● What to produce: Print every entry exactly as it appears, but skip the pictures.

Coordinate-based object records:
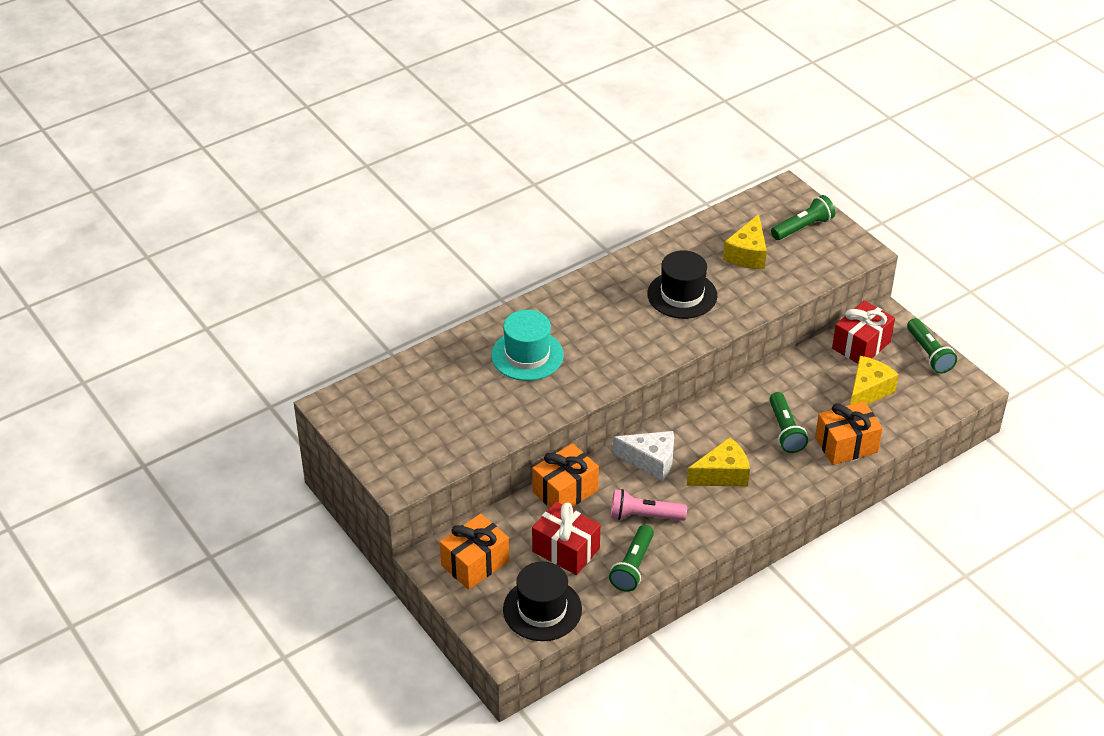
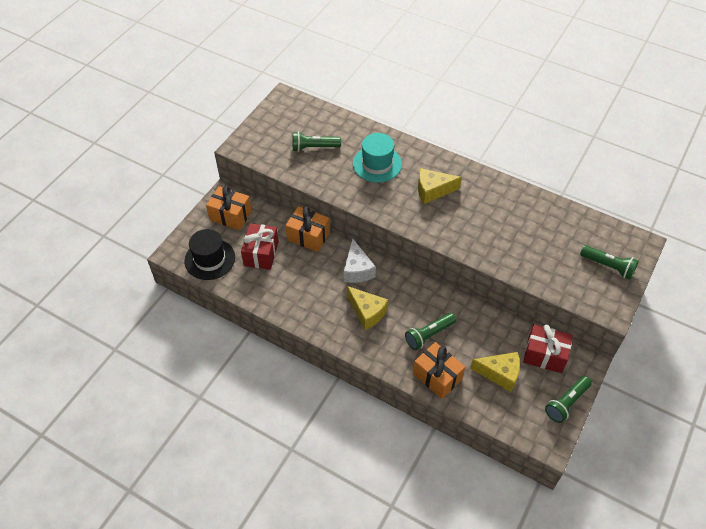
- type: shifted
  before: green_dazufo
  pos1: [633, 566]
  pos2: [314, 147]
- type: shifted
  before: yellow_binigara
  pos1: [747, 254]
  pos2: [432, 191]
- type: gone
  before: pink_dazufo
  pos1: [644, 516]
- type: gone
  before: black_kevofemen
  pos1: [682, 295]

● Written answer:
- type: shifted
  before: green_dazufo
  pos1: [633, 566]
  pos2: [314, 147]
- type: shifted
  before: yellow_binigara
  pos1: [747, 254]
  pos2: [432, 191]
- type: gone
  before: pink_dazufo
  pos1: [644, 516]
- type: gone
  before: black_kevofemen
  pos1: [682, 295]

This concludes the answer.